### Work task
Below are records; say how many of their lines include the word "none", giving nothing but the number.
[[ Records to process, beginning ]]
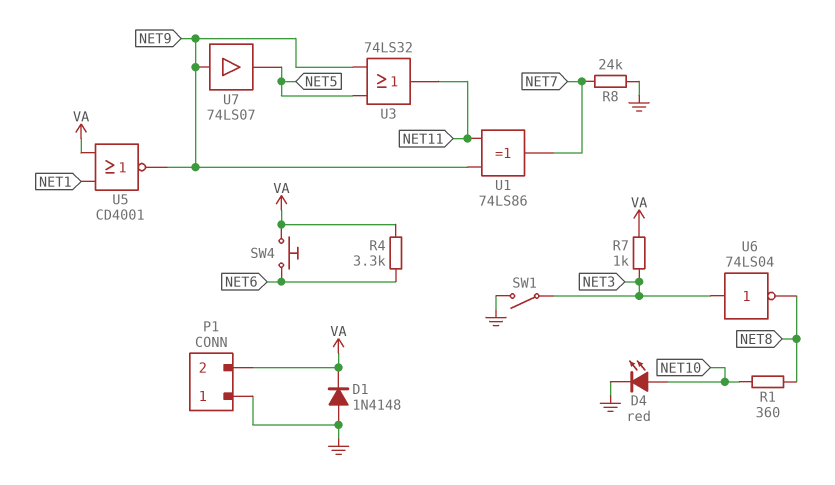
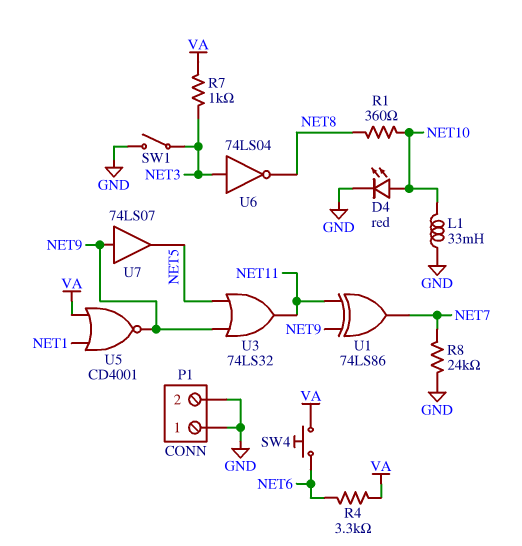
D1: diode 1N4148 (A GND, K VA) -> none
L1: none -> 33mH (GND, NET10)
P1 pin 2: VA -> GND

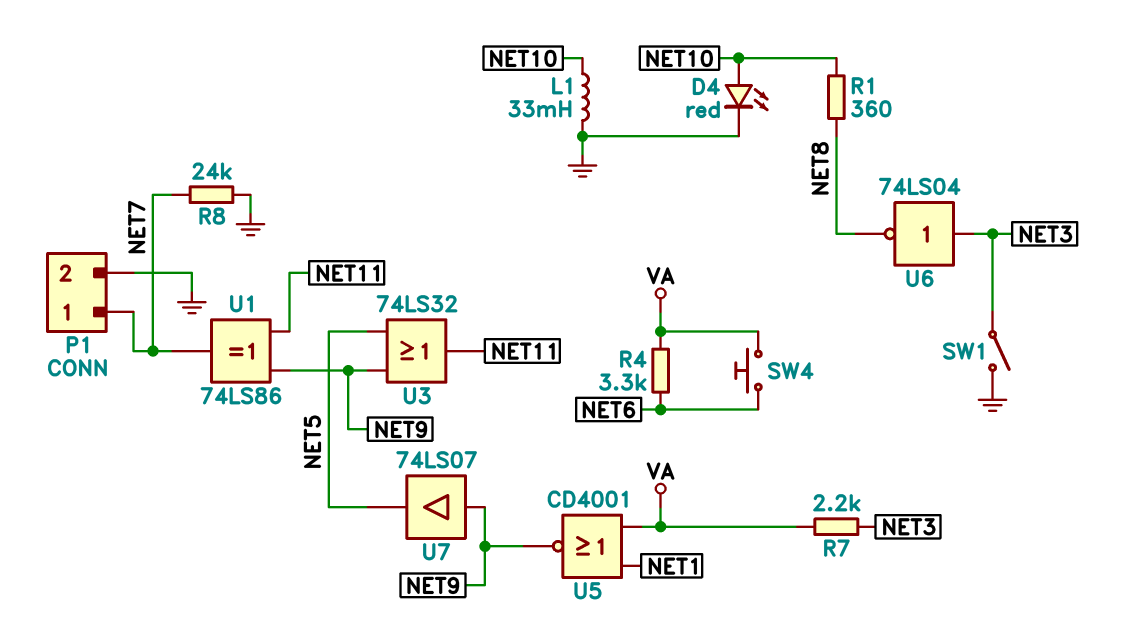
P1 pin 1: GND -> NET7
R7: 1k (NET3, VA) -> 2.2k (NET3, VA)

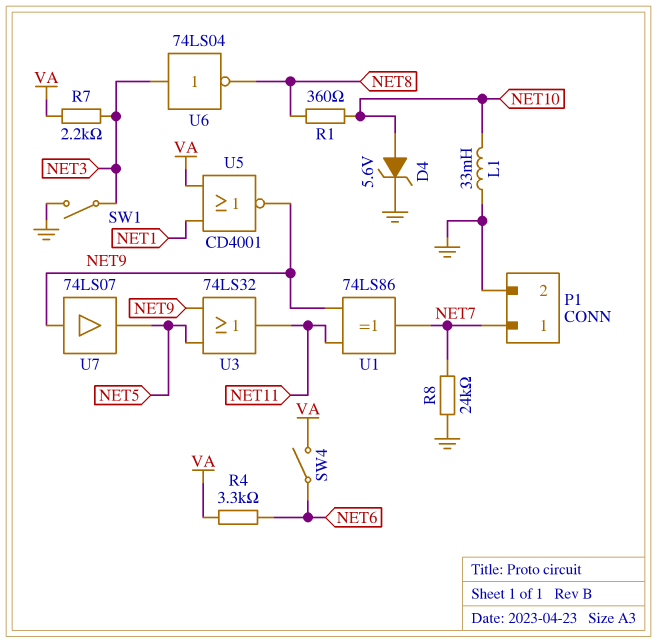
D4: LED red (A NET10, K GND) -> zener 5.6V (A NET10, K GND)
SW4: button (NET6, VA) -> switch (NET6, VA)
[[ Records to process, end ]]
### Written answer
2